Revision tracking records:
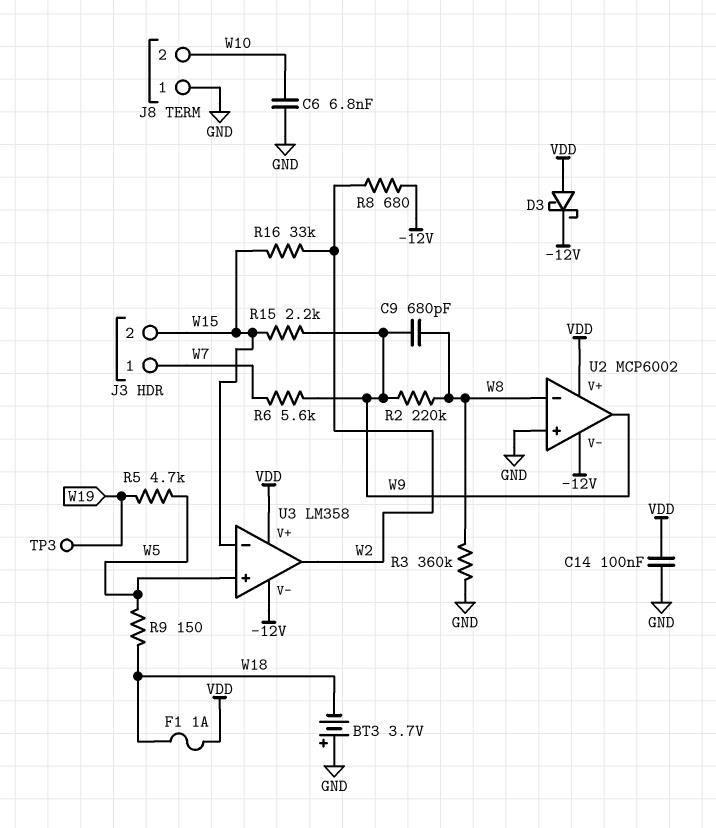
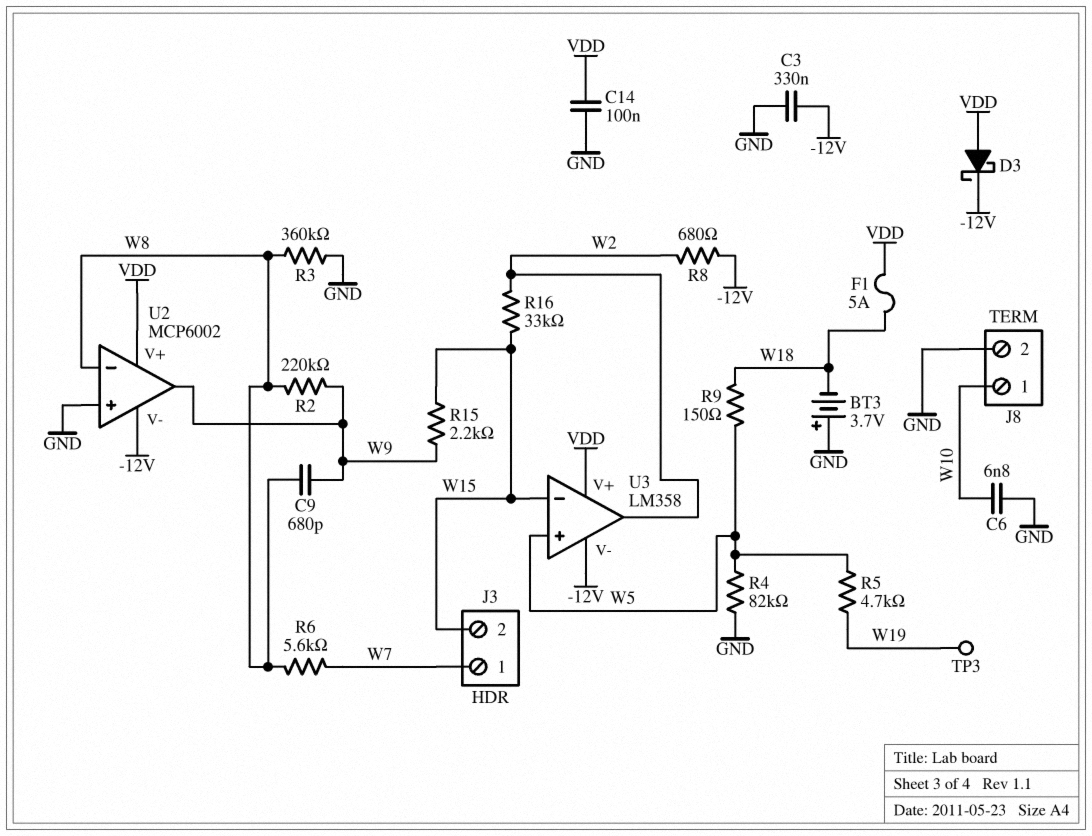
C3: none -> 330nF (-12V, GND)
F1: 1A (VDD, W18) -> 5A (VDD, W18)
J8 pin 1: GND -> W10
J8 pin 2: W10 -> GND
R4: none -> 82k (GND, W5)
R6: 5.6k (W7, W9) -> 5.6k (W7, W8)

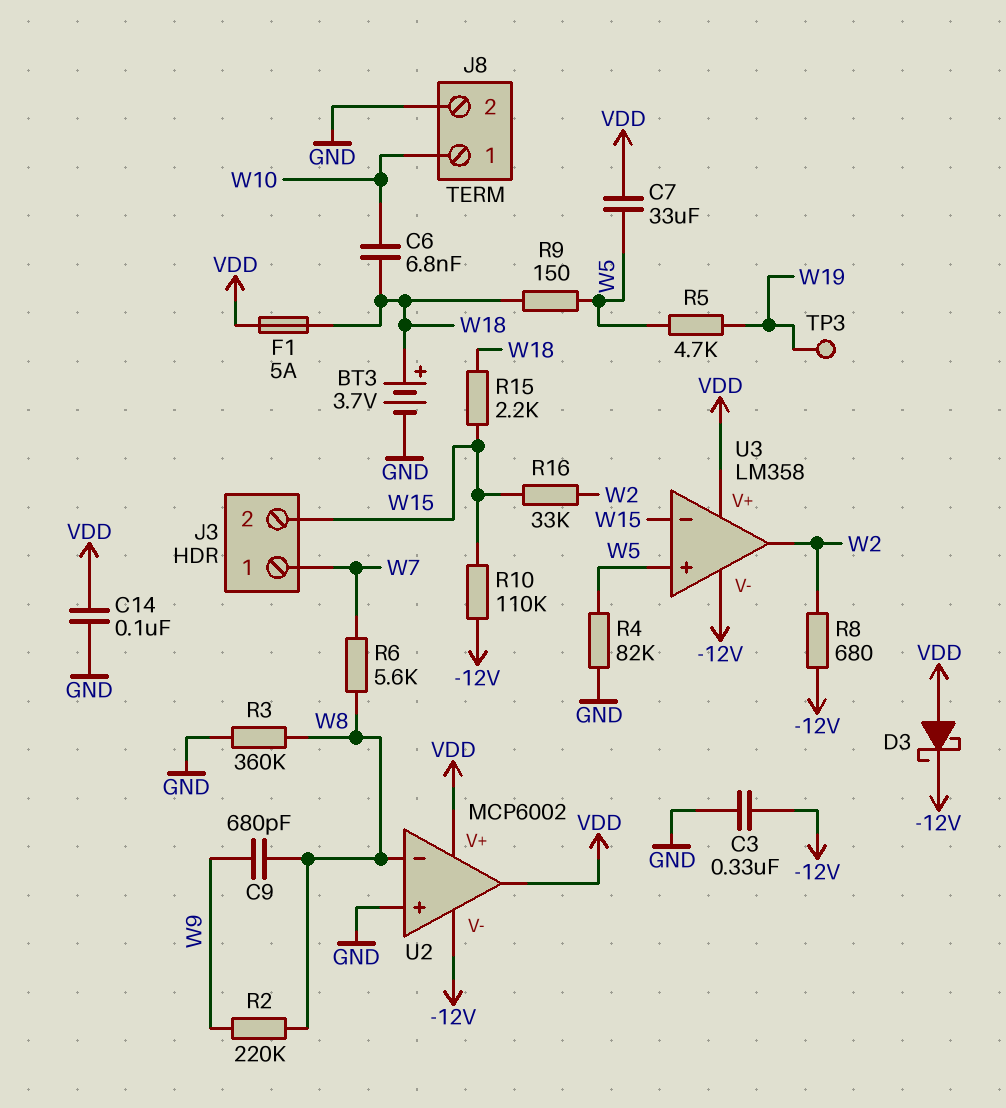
BT3: 3.7V (plus GND, minus W18) -> 3.7V (plus W18, minus GND)
C6: 6.8nF (GND, W10) -> 6.8nF (W10, W18)
C7: none -> 33uF (VDD, W5)
R10: none -> 110k (-12V, W15)
R15: 2.2k (W9, W15) -> 2.2k (W15, W18)
U2 pin out: W9 -> VDD

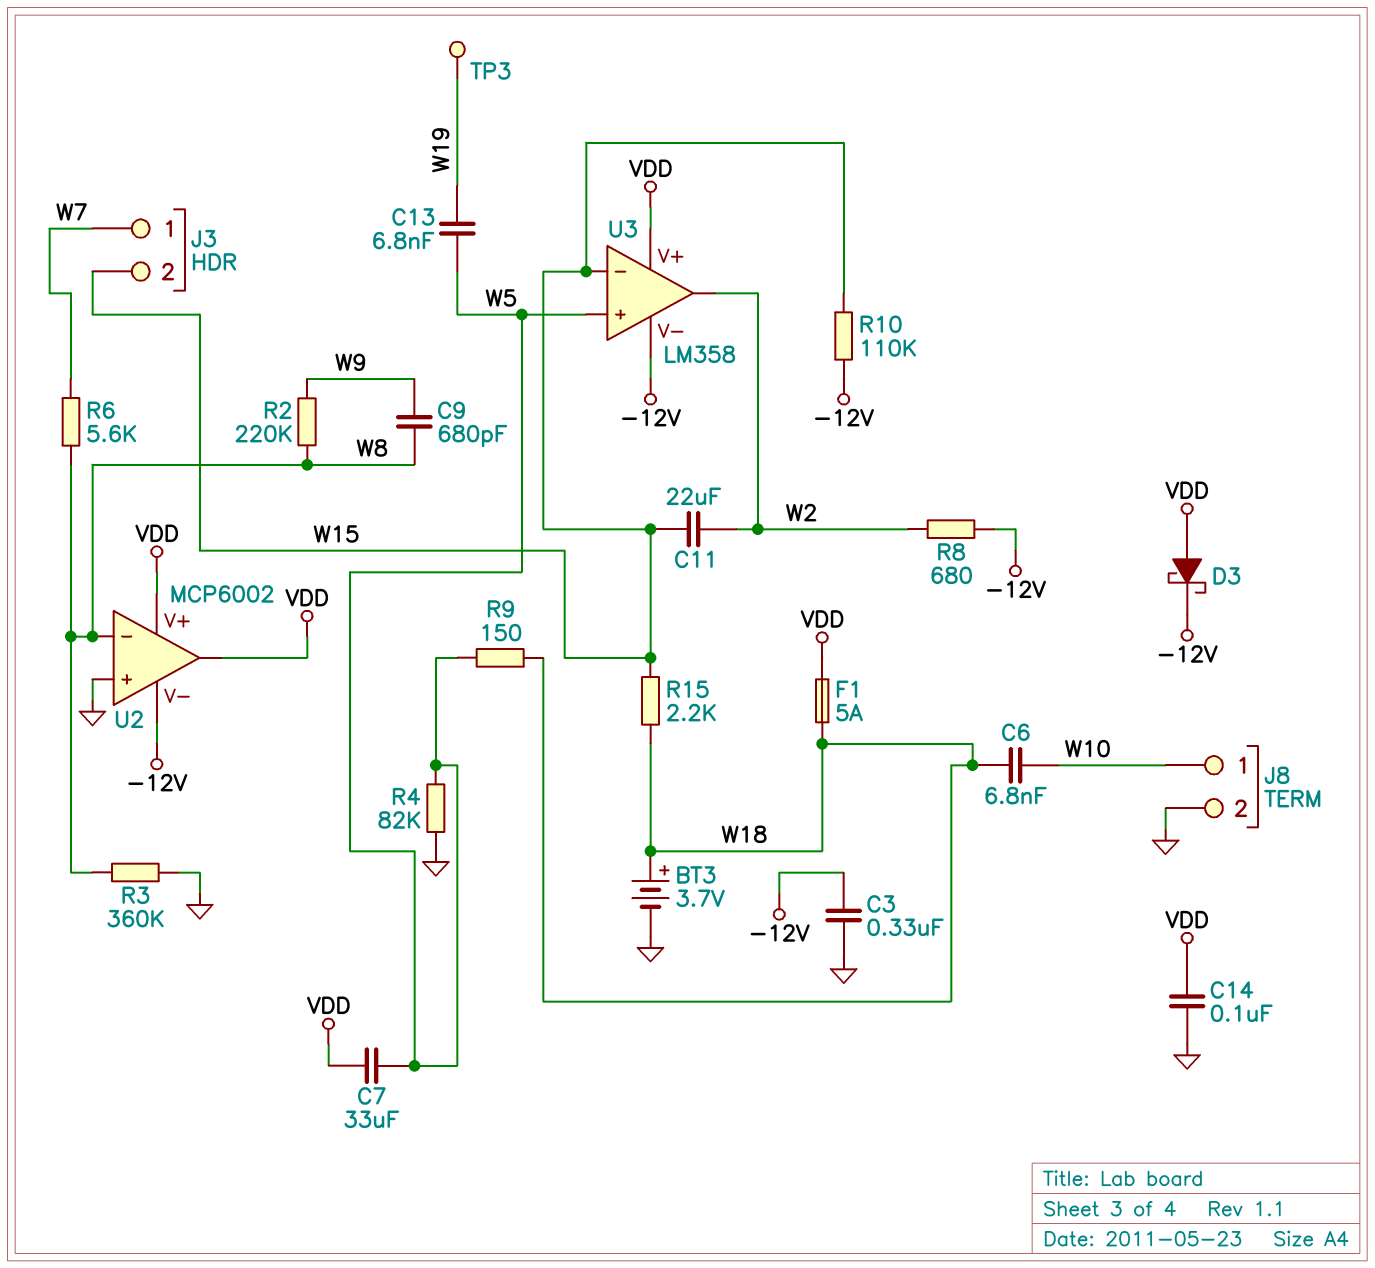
C11: none -> 22uF (W2, W15)
C13: none -> 6.8nF (W5, W19)
R5: 4.7k (W5, W19) -> none
R16: 33k (W2, W15) -> none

### Requirement
Across all the records, find the lines containing the word "none" and reproduce each one.

### Solution for this task
C3: none -> 330nF (-12V, GND)
R4: none -> 82k (GND, W5)
C7: none -> 33uF (VDD, W5)
R10: none -> 110k (-12V, W15)
C11: none -> 22uF (W2, W15)
C13: none -> 6.8nF (W5, W19)
R5: 4.7k (W5, W19) -> none
R16: 33k (W2, W15) -> none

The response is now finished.